What is being asked >> Repeat each record exactly as written, and drop any images.

* * *

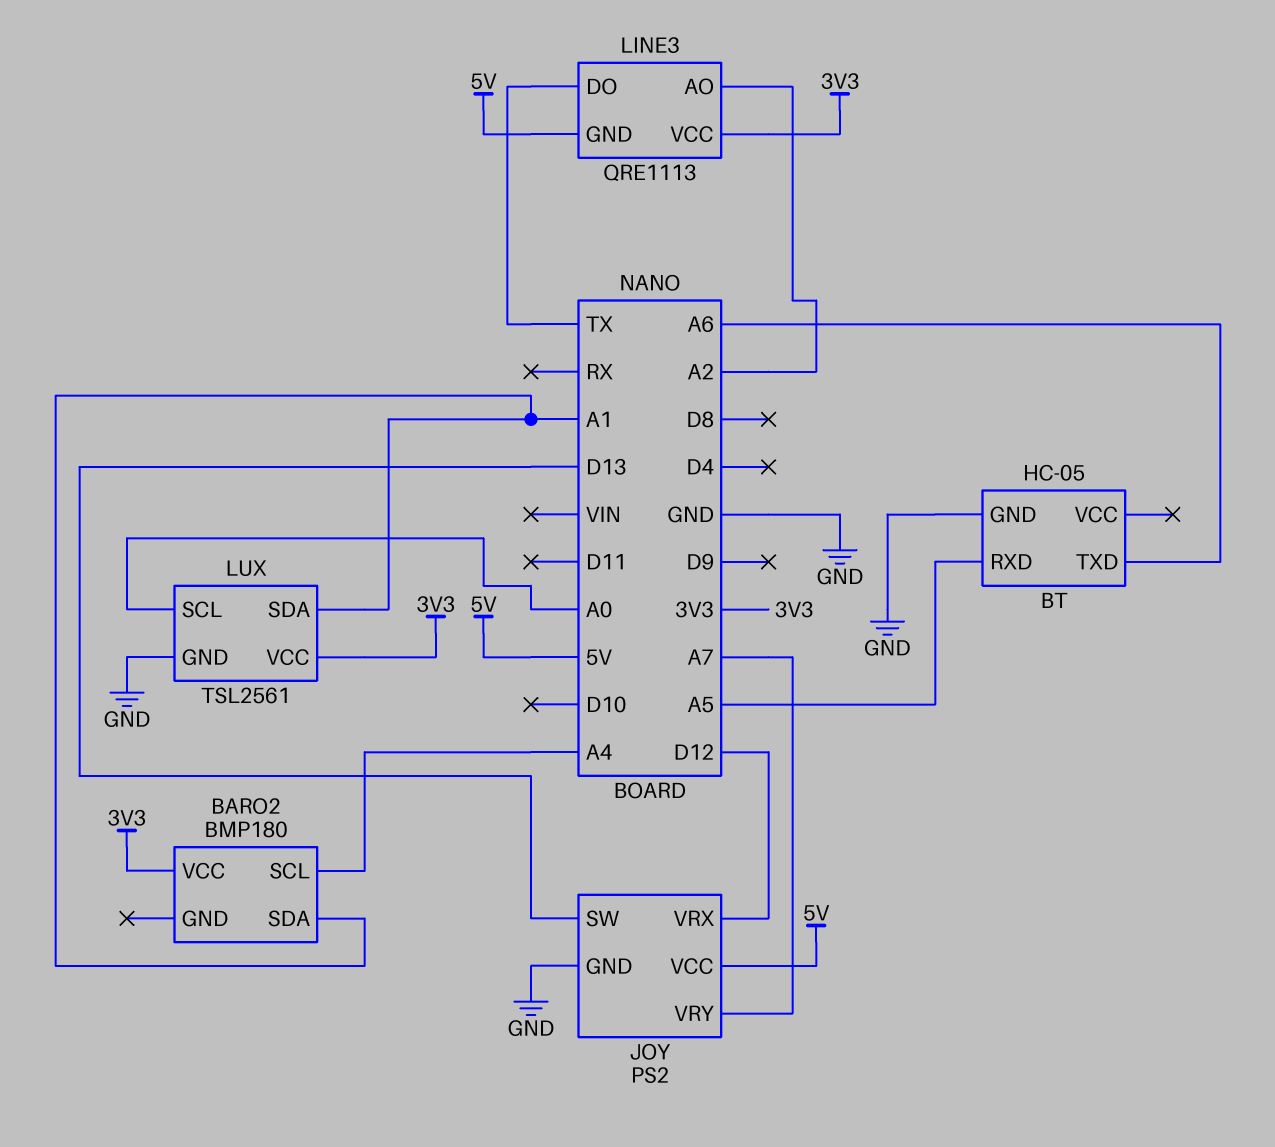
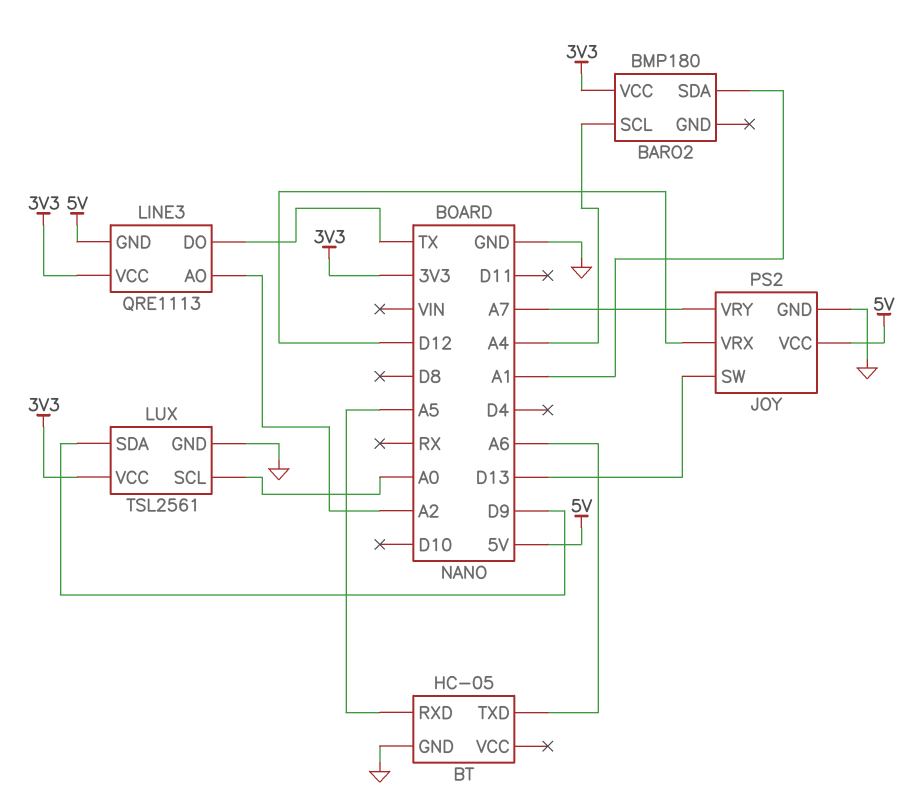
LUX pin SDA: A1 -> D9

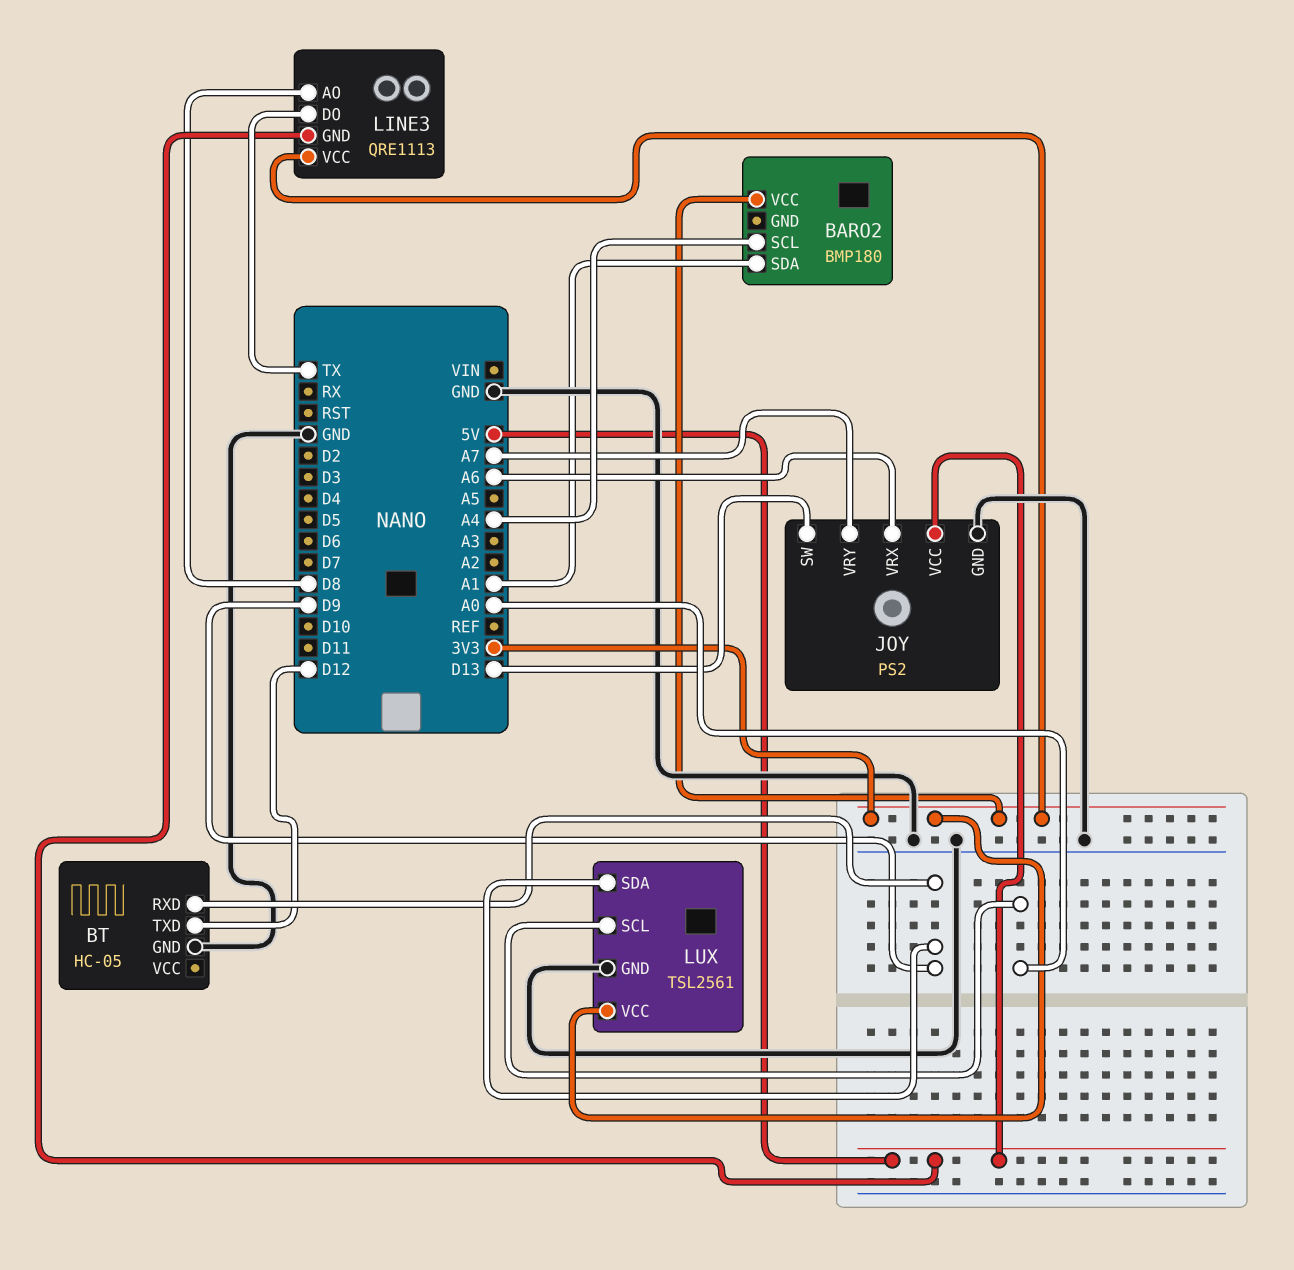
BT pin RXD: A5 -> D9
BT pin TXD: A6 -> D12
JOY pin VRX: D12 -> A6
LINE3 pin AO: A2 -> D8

* * *

Written response >>
LUX pin SDA: A1 -> D9

BT pin RXD: A5 -> D9
BT pin TXD: A6 -> D12
JOY pin VRX: D12 -> A6
LINE3 pin AO: A2 -> D8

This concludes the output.